Information given:
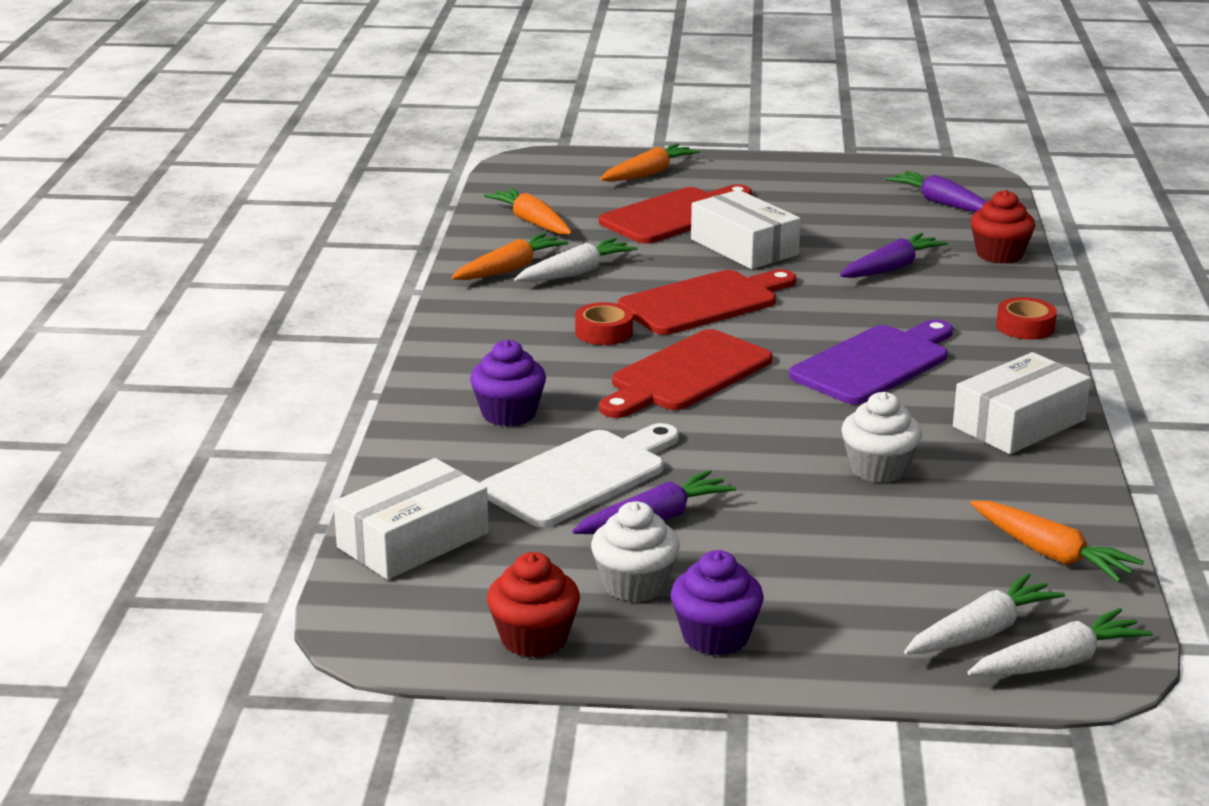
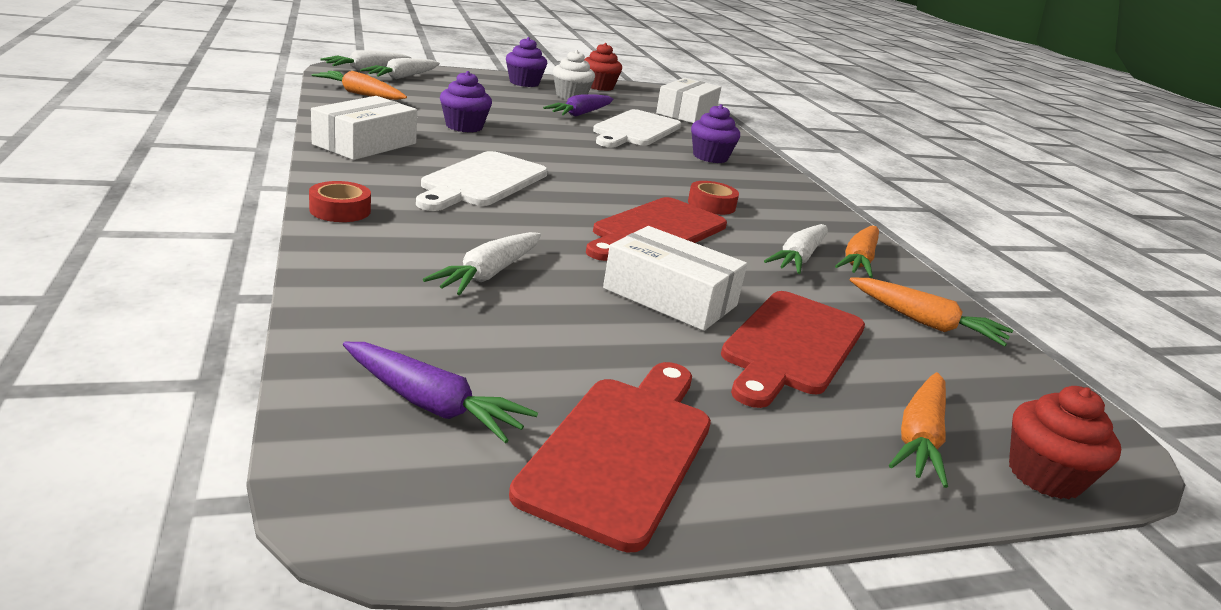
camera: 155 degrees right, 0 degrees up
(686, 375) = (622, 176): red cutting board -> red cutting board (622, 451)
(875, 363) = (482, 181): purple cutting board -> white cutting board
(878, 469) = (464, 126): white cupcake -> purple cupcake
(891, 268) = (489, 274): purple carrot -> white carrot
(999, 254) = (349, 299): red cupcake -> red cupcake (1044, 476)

What is needed: If a record holds a picture, leave the picture out, but copy everything else exactly.

Answer section:
camera: 155 degrees right, 0 degrees up
(686, 375) = (622, 176): red cutting board -> red cutting board (622, 451)
(875, 363) = (482, 181): purple cutting board -> white cutting board
(878, 469) = (464, 126): white cupcake -> purple cupcake
(891, 268) = (489, 274): purple carrot -> white carrot
(999, 254) = (349, 299): red cupcake -> red cupcake (1044, 476)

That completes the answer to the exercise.